What is required -> Exact copies of the lines from the start of the records through the line with "voiture (noir) (413,405)" are what the answer must hold; pictures are not part of it.

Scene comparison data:
- - - - - - -

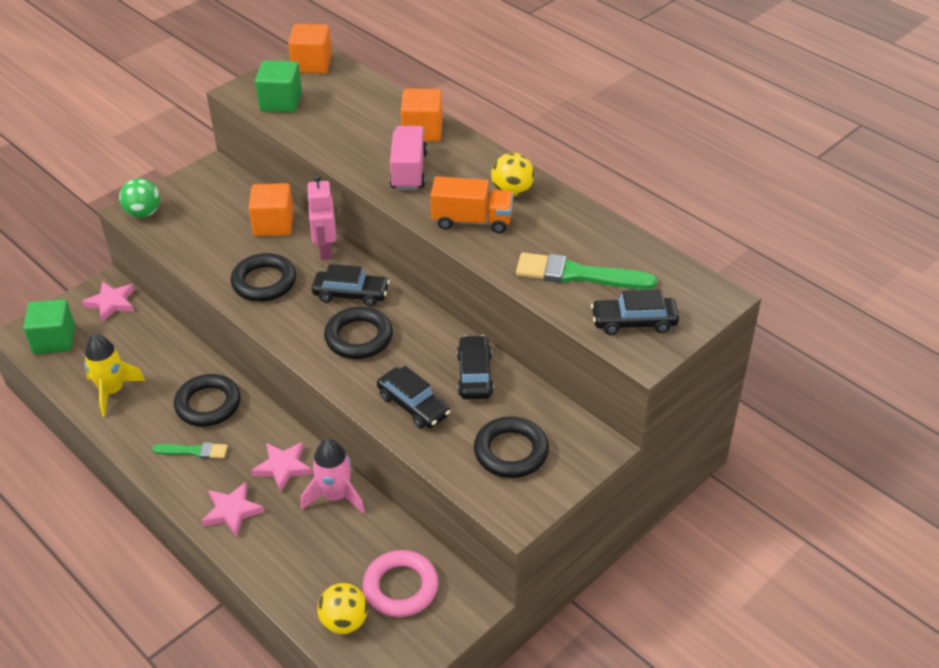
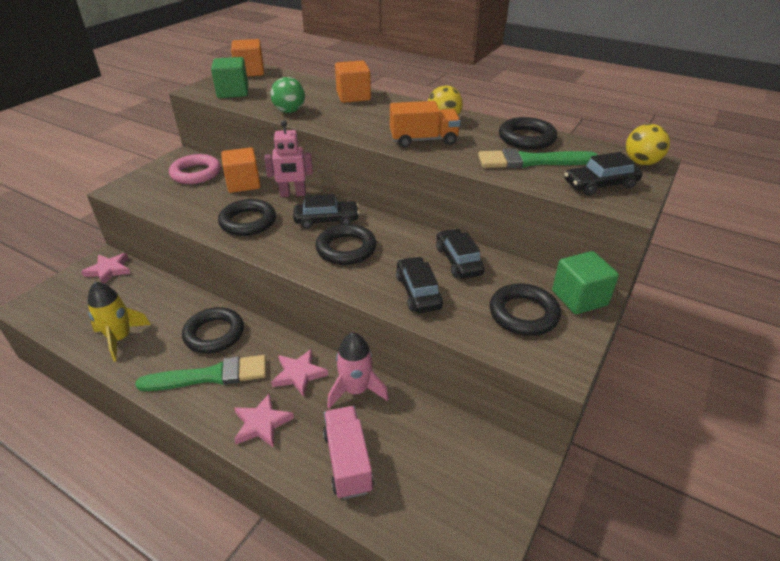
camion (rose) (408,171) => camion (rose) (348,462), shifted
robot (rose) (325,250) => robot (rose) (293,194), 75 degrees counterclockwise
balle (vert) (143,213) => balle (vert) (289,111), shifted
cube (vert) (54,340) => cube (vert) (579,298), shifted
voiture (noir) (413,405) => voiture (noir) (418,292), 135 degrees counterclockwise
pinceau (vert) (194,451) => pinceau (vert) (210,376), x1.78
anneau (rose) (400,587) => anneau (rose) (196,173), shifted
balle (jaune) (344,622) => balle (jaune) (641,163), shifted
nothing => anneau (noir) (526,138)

- - - - - - -

Answer to the exercise ->
camion (rose) (408,171) => camion (rose) (348,462), shifted
robot (rose) (325,250) => robot (rose) (293,194), 75 degrees counterclockwise
balle (vert) (143,213) => balle (vert) (289,111), shifted
cube (vert) (54,340) => cube (vert) (579,298), shifted
voiture (noir) (413,405) => voiture (noir) (418,292), 135 degrees counterclockwise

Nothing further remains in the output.